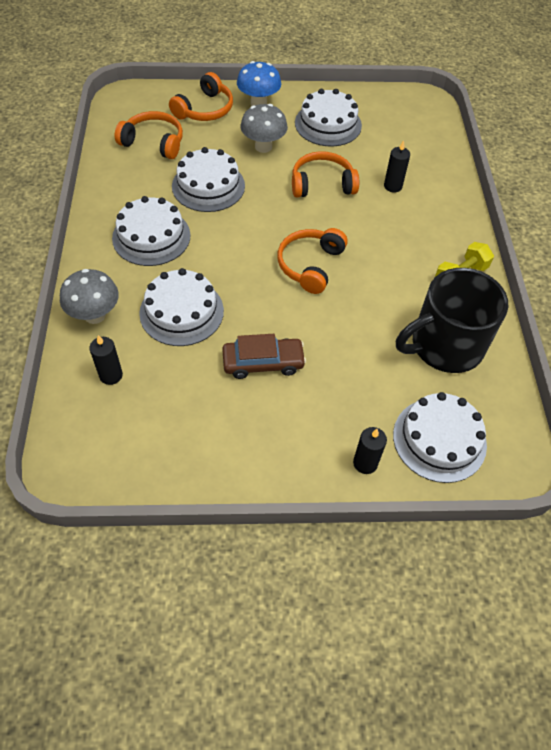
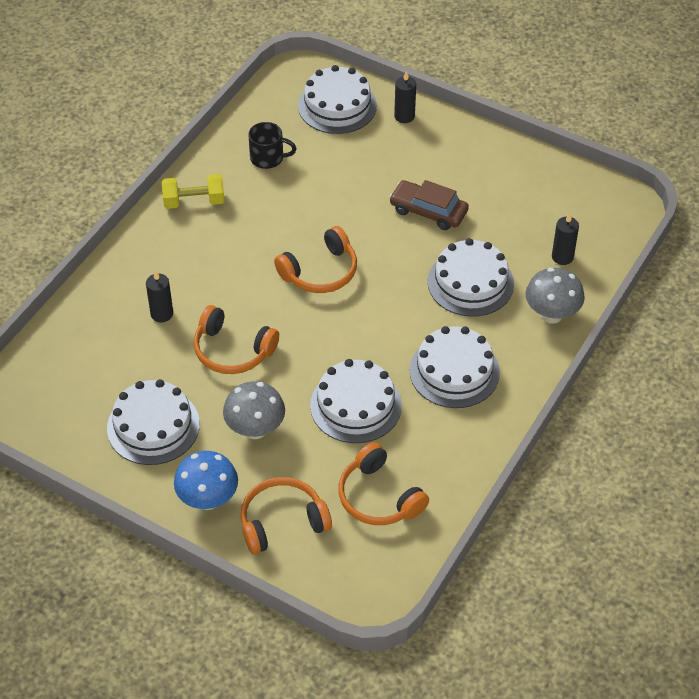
camera: 145 degrees left, 5 degrees down
black mug [396,268,508,373] -> black mug [248,122,297,169], size x0.48

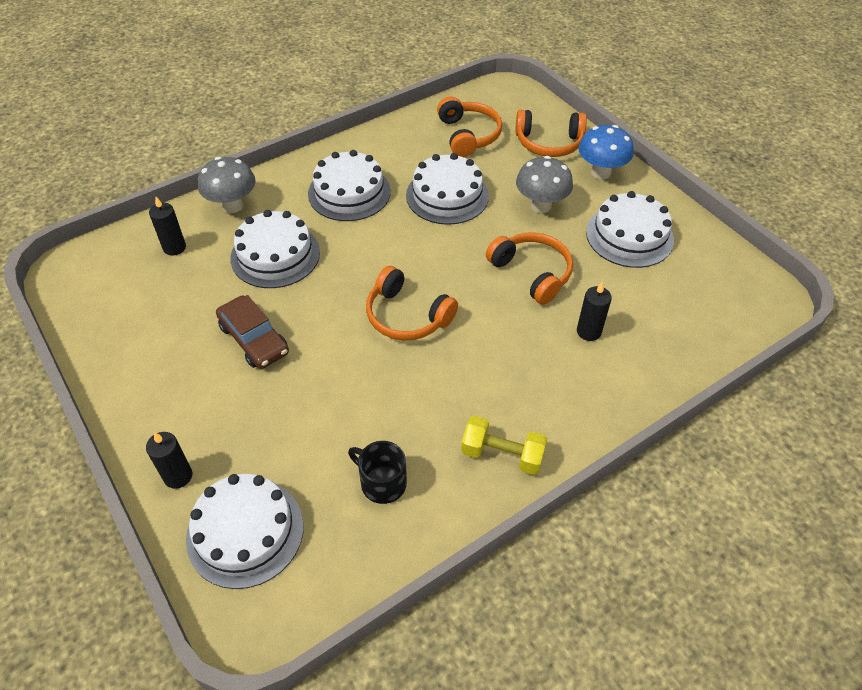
camera: 155 degrees left, 0 degrees up
orange headphones [274,226,357,293] -> orange headphones turned 135 degrees counterclockwise [366,266,458,340]

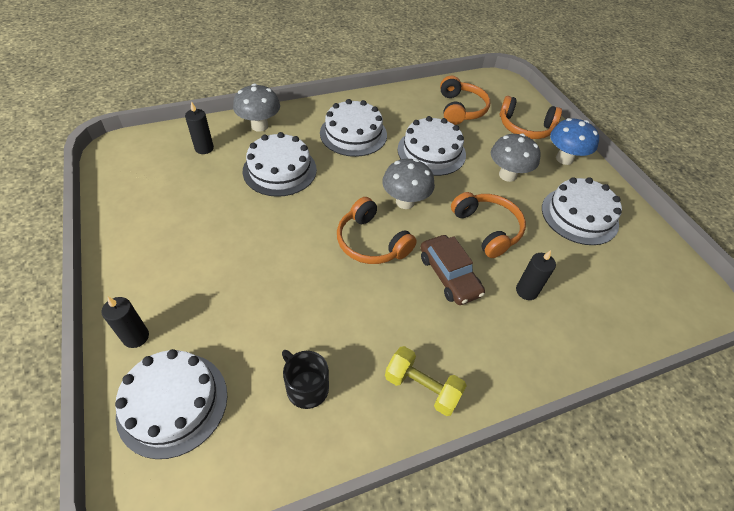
camera: 10 degrees right, 0 degrees up
brown car [216,295,289,369] -> brown car moved to [420,235,485,305]
none -> grey mushroom [382,159,435,209]

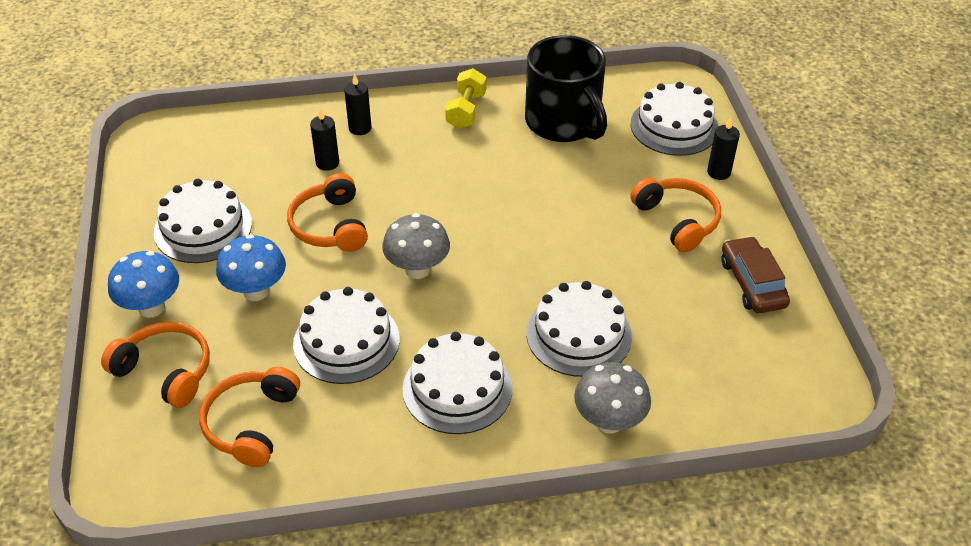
camera: 165 degrees left, 5 degrees down
black candle [185,101,214,154] -> black candle moved to [344,73,371,135]
black mug [282,350,329,409] -> black mug [525,35,607,142], size x2.08
orange headphones [337,197,417,264] -> orange headphones moved to [630,178,721,252]
yellow dumbbell [385,346,467,416] -> yellow dumbbell turned 60 degrees clockwise [445,68,486,129]
brown car [420,235,485,305] -> brown car moved to [721,236,790,313]
grey mushroom [491,134,541,182] -> blue mushroom [216,234,286,301]

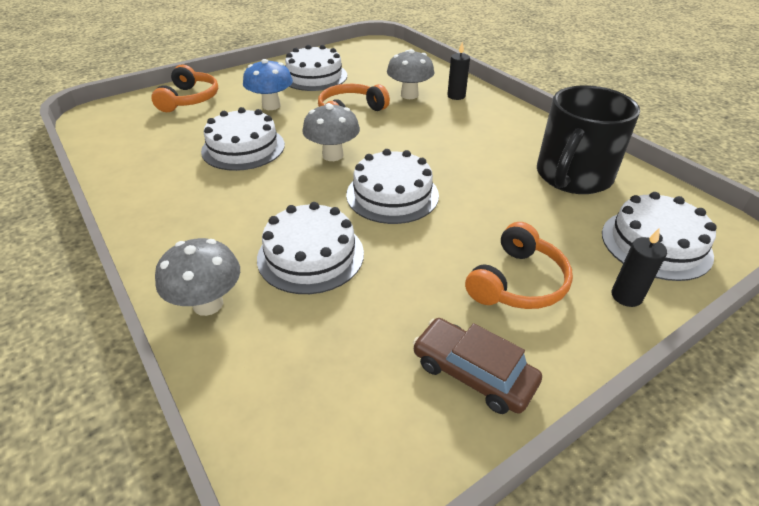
camera: 65 degrees right, 5 degrees down
blue mushroom [108,251,179,318] -> none
orange headphones [199,367,300,467] -> none
black candle [310,108,339,171] -> grey mushroom [387,49,434,99]
white cake [402,332,513,434] -> white cake moved to [346,149,439,224]
yellow dumbbell [445,68,486,129] -> none
brown car [721,236,790,313] -> brown car turned 105 degrees counterclockwise [413,318,542,414]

========================================

** Exercise **
Only the words belong in your copy: restate the data above exactly and leave the images out.

** Exercise solution **
camera: 145 degrees left, 5 degrees down
black mug [396,268,508,373] -> black mug [248,122,297,169], size x0.48

camera: 155 degrees left, 0 degrees up
orange headphones [274,226,357,293] -> orange headphones turned 135 degrees counterclockwise [366,266,458,340]

camera: 10 degrees right, 0 degrees up
brown car [216,295,289,369] -> brown car moved to [420,235,485,305]
none -> grey mushroom [382,159,435,209]

camera: 165 degrees left, 5 degrees down
black candle [185,101,214,154] -> black candle moved to [344,73,371,135]
black mug [282,350,329,409] -> black mug [525,35,607,142], size x2.08
orange headphones [337,197,417,264] -> orange headphones moved to [630,178,721,252]
yellow dumbbell [385,346,467,416] -> yellow dumbbell turned 60 degrees clockwise [445,68,486,129]
brown car [420,235,485,305] -> brown car moved to [721,236,790,313]
grey mushroom [491,134,541,182] -> blue mushroom [216,234,286,301]

camera: 65 degrees right, 5 degrees down
blue mushroom [108,251,179,318] -> none
orange headphones [199,367,300,467] -> none
black candle [310,108,339,171] -> grey mushroom [387,49,434,99]
white cake [402,332,513,434] -> white cake moved to [346,149,439,224]
yellow dumbbell [445,68,486,129] -> none
brown car [721,236,790,313] -> brown car turned 105 degrees counterclockwise [413,318,542,414]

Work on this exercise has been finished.